Dataset records:
Segment Open
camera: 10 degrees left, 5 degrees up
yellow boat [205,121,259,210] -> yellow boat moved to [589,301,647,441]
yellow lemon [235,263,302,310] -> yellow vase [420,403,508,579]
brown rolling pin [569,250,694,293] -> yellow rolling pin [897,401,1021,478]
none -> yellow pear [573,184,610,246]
Segment Closed
Instructions for the task: Every line in the data above that includes the word "yellow" should be copied.

Output of the exercise:
yellow boat [205,121,259,210] -> yellow boat moved to [589,301,647,441]
yellow lemon [235,263,302,310] -> yellow vase [420,403,508,579]
brown rolling pin [569,250,694,293] -> yellow rolling pin [897,401,1021,478]
none -> yellow pear [573,184,610,246]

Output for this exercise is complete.